>> Start Records for the exercise

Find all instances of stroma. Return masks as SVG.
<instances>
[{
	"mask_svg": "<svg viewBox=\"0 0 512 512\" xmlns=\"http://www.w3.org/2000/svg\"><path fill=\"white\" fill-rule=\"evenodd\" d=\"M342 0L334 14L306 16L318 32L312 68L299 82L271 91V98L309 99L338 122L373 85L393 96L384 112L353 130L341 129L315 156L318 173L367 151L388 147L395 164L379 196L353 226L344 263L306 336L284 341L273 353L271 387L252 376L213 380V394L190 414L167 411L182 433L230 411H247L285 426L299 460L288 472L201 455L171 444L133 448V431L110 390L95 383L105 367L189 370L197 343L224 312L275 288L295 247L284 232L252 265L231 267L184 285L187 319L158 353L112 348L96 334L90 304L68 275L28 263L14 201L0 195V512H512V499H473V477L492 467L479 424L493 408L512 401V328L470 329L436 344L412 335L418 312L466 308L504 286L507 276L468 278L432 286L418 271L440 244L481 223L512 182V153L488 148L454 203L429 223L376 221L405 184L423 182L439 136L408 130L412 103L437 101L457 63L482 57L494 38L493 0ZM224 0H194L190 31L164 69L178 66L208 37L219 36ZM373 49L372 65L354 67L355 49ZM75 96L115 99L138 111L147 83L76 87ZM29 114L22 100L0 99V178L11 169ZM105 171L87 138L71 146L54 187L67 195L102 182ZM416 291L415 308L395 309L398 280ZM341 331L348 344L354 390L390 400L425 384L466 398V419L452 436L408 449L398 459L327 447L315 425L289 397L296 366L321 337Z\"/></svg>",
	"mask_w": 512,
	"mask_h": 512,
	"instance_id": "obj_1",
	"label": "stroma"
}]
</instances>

>> End Records for the exercise

Task directions –
Determine the number of lines in these entries that contain the word "stroma", and write only that number.

Task output –
2